◆ Work to be completed:
Repeat the whole listing below precisely. Omit all pictures.

__________

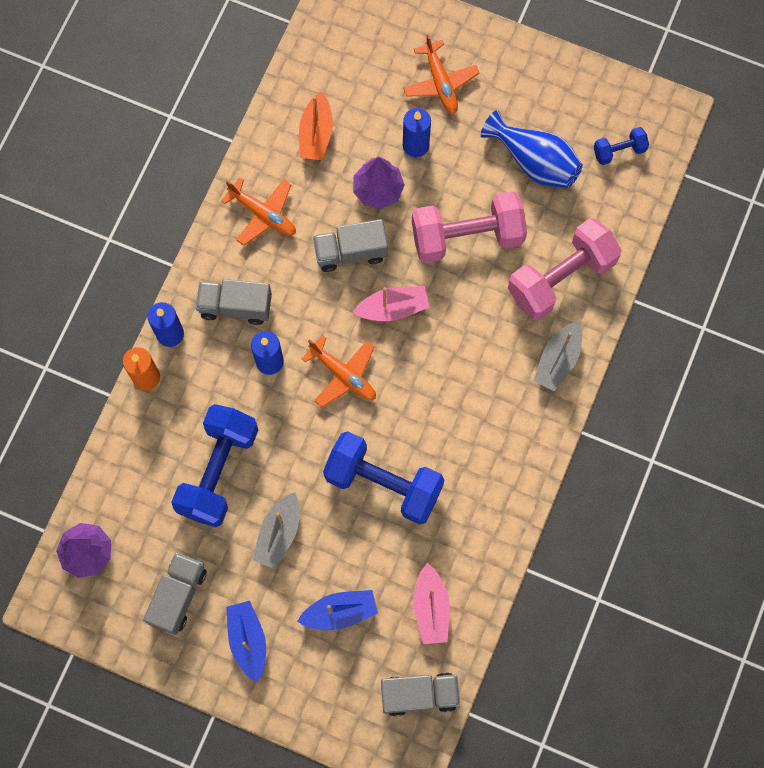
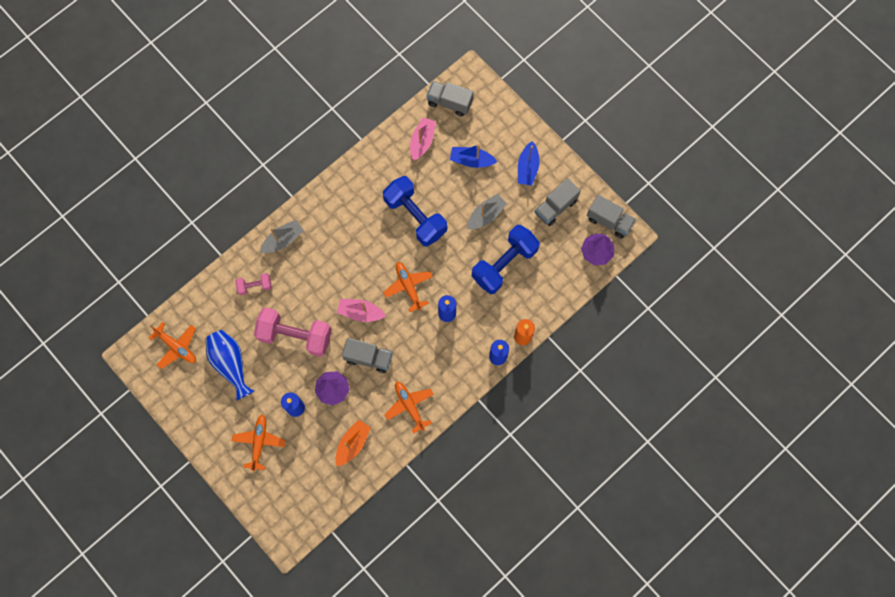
camera: 155 degrees left, 0 degrees up
(235, 306) = (452, 355): grey truck -> grey truck (609, 221)
(561, 278) = (255, 286): pink dumbbell -> pink dumbbell, size x0.48
(619, 151) = (177, 347): blue dumbbell -> orange plane

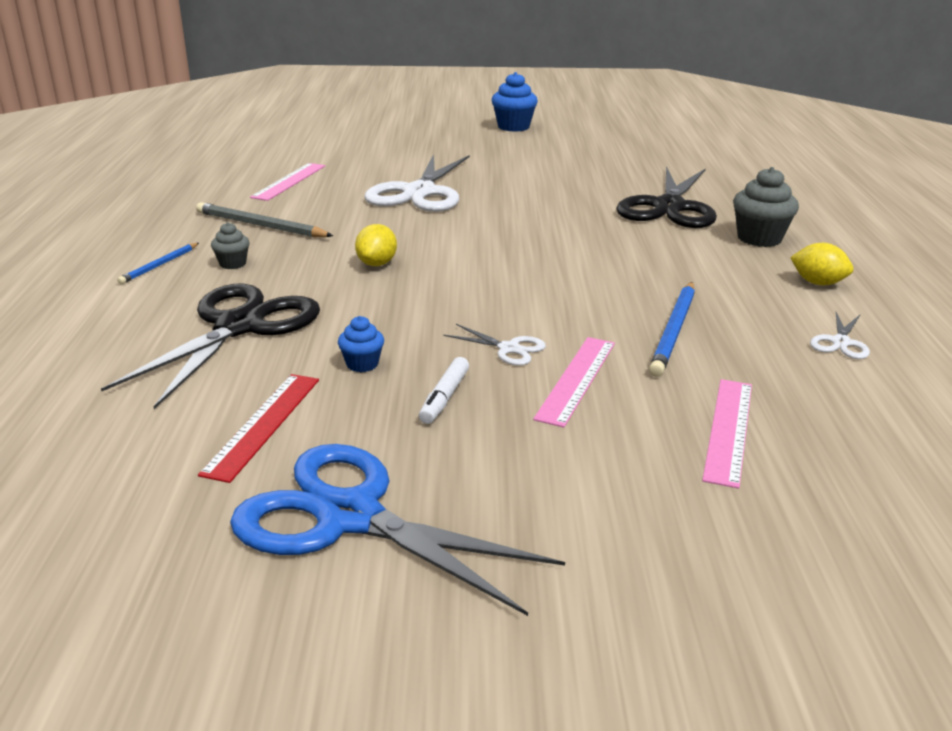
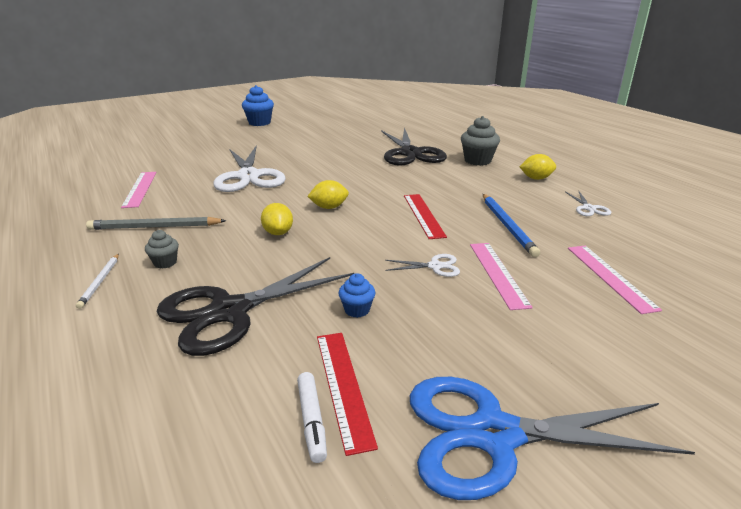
camera: 30 degrees left, 0 degrees up
(159, 265) = (100, 282): blue pencil -> white pencil
(239, 326) = (229, 312): black scissors -> black scissors turned 120 degrees counterclockwise
(444, 397) = (440, 315): white marker -> white marker (312, 421)
(469, 250) = (329, 207): none -> yellow lemon
(575, 289) = (423, 215): none -> red ruler

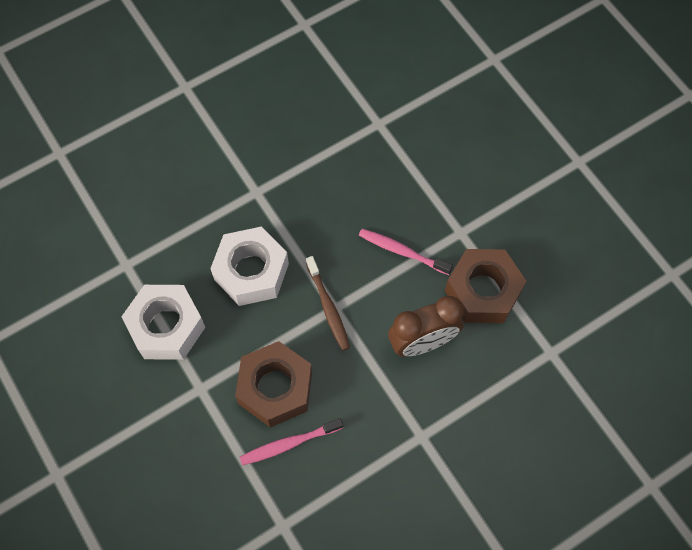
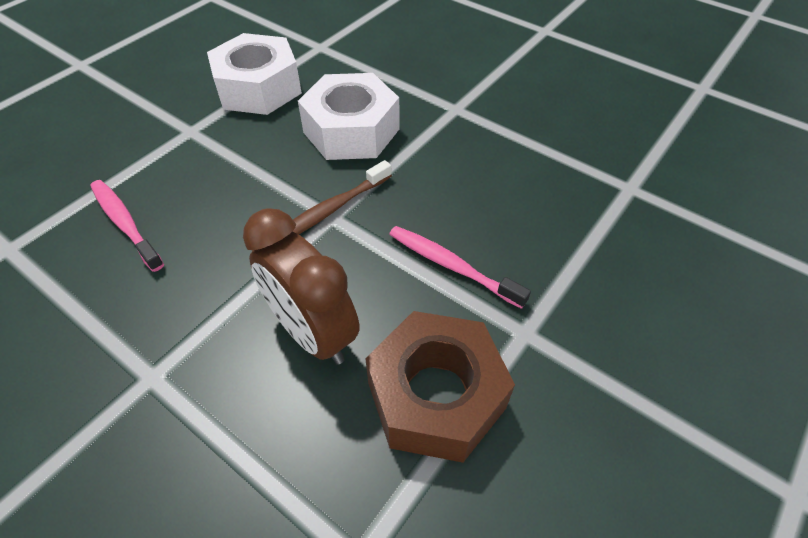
camera: 70 degrees right, 15 degrees down
(275, 388) = (202, 191): brown nut -> none
(402, 251) = (452, 266): pink toothbrush -> pink toothbrush turned 60 degrees counterclockwise

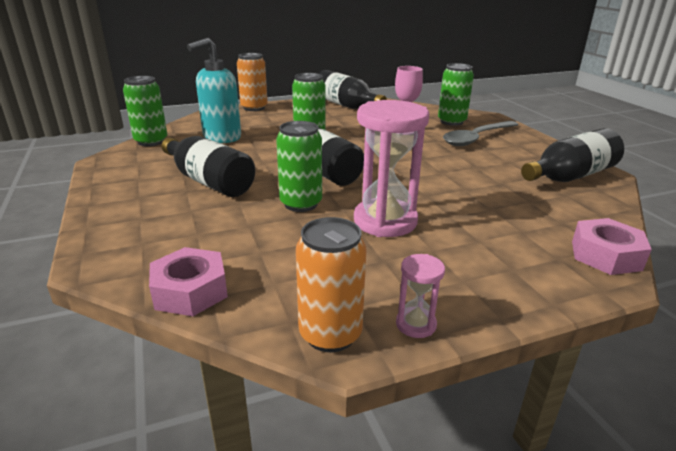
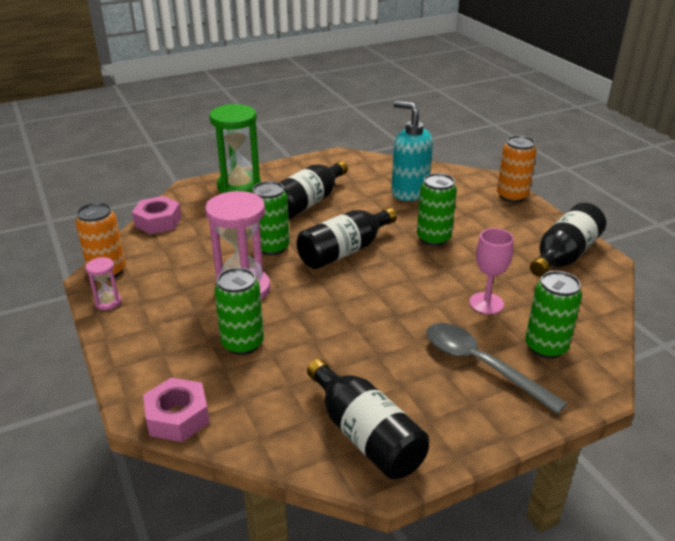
camera: 85 degrees right, 5 degrees up
(129, 223) = (239, 186): none -> green hourglass
(151, 141) = (386, 164): green can -> green can (242, 343)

__________

◆ Reply to the task:
camera: 155 degrees left, 0 degrees up
(235, 306) = (452, 355): grey truck -> grey truck (609, 221)
(561, 278) = (255, 286): pink dumbbell -> pink dumbbell, size x0.48
(619, 151) = (177, 347): blue dumbbell -> orange plane

camera: 30 degrees left, 0 degrees up
(159, 265) = (100, 282): blue pencil -> white pencil
(239, 326) = (229, 312): black scissors -> black scissors turned 120 degrees counterclockwise
(444, 397) = (440, 315): white marker -> white marker (312, 421)
(469, 250) = (329, 207): none -> yellow lemon
(575, 289) = (423, 215): none -> red ruler

camera: 70 degrees right, 15 degrees down
(275, 388) = (202, 191): brown nut -> none
(402, 251) = (452, 266): pink toothbrush -> pink toothbrush turned 60 degrees counterclockwise

camera: 85 degrees right, 5 degrees up
(129, 223) = (239, 186): none -> green hourglass
(151, 141) = (386, 164): green can -> green can (242, 343)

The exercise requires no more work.